__Your objective__:
Below are the entries; return every line among them that holds the word "cartera".

*** Data records Section Begins ***

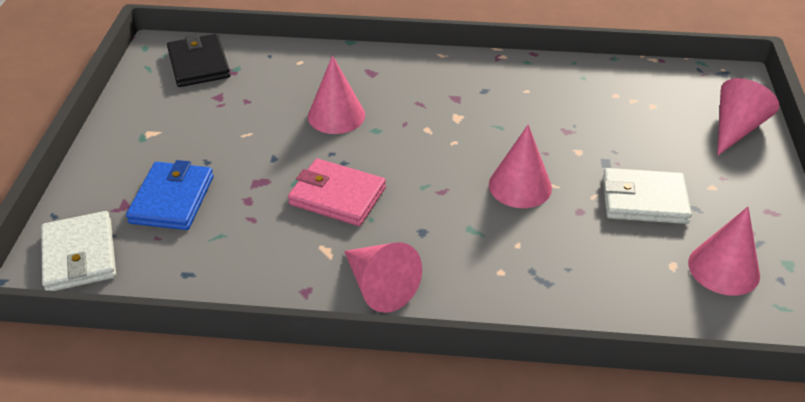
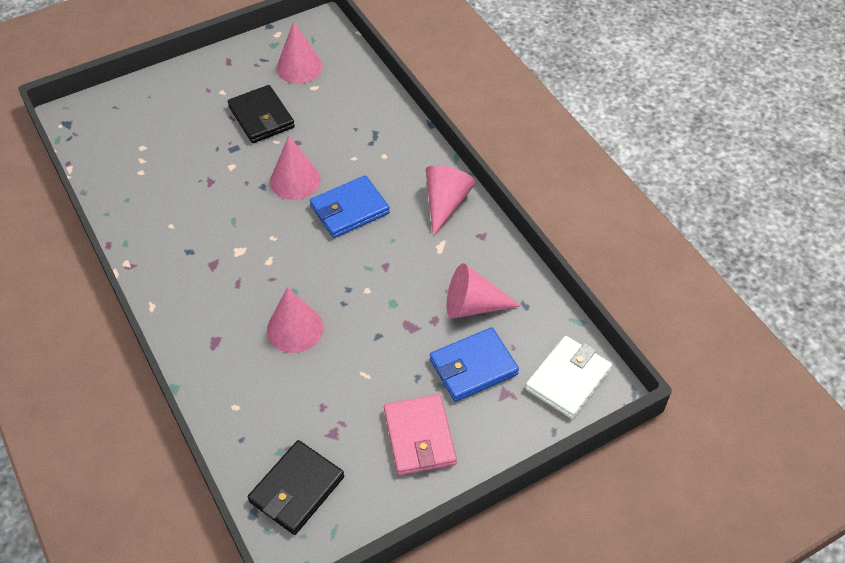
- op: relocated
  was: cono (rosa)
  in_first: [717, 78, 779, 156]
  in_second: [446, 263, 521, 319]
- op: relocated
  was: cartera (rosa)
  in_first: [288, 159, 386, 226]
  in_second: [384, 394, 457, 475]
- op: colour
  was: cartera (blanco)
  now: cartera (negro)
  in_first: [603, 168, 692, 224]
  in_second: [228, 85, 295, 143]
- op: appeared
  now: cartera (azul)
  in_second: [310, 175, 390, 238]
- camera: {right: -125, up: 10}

*** Data records Section Ends ***

__Solved exercise__:
  was: cartera (rosa)
  was: cartera (blanco)
  now: cartera (negro)
  now: cartera (azul)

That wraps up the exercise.